[Stored entries]
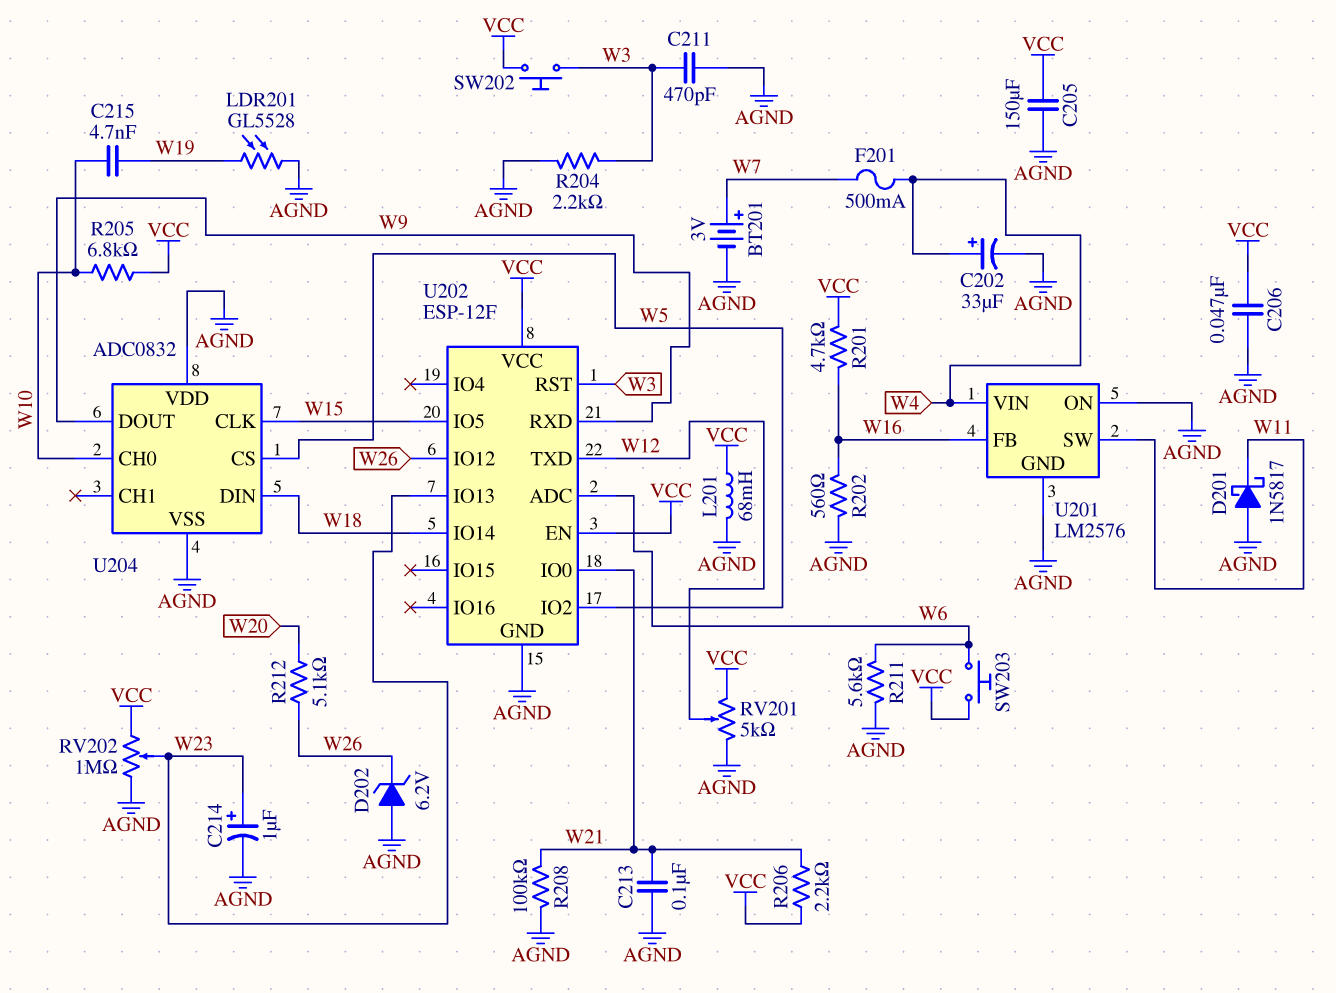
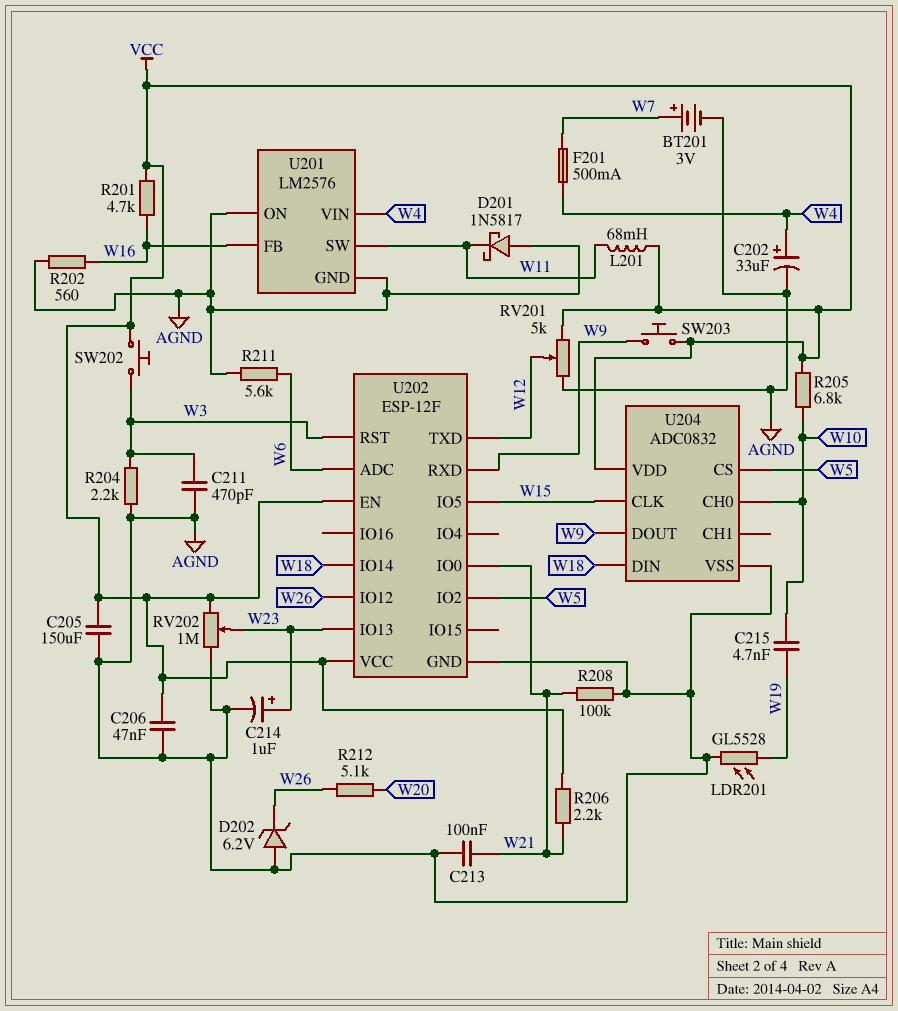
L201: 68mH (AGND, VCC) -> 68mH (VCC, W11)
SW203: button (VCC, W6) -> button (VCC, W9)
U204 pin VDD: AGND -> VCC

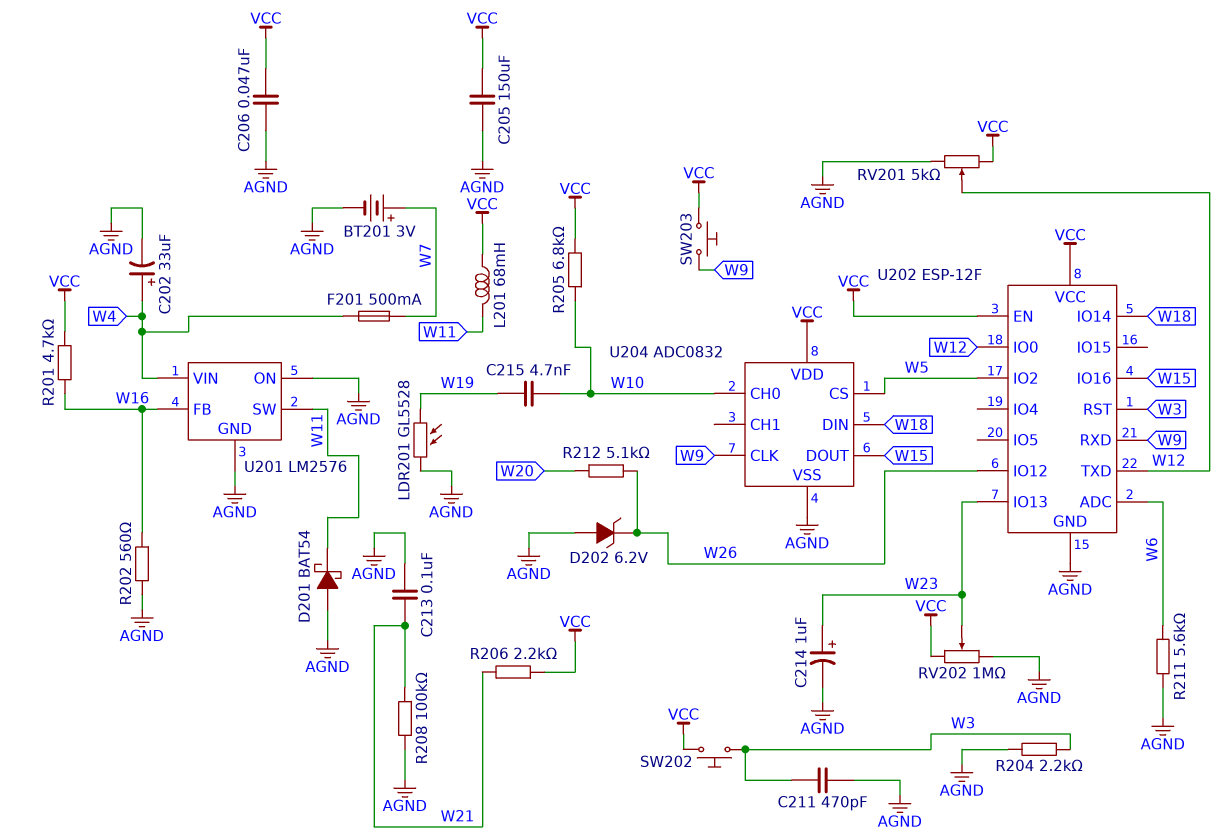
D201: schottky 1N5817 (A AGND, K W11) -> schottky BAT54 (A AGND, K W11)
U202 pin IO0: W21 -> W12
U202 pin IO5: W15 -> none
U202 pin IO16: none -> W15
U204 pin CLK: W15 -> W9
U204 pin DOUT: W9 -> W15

■ Task brief ■
Could you repeat every record exactly as written, with the pictures left out?

■ Answer area ■
L201: 68mH (AGND, VCC) -> 68mH (VCC, W11)
SW203: button (VCC, W6) -> button (VCC, W9)
U204 pin VDD: AGND -> VCC

D201: schottky 1N5817 (A AGND, K W11) -> schottky BAT54 (A AGND, K W11)
U202 pin IO0: W21 -> W12
U202 pin IO5: W15 -> none
U202 pin IO16: none -> W15
U204 pin CLK: W15 -> W9
U204 pin DOUT: W9 -> W15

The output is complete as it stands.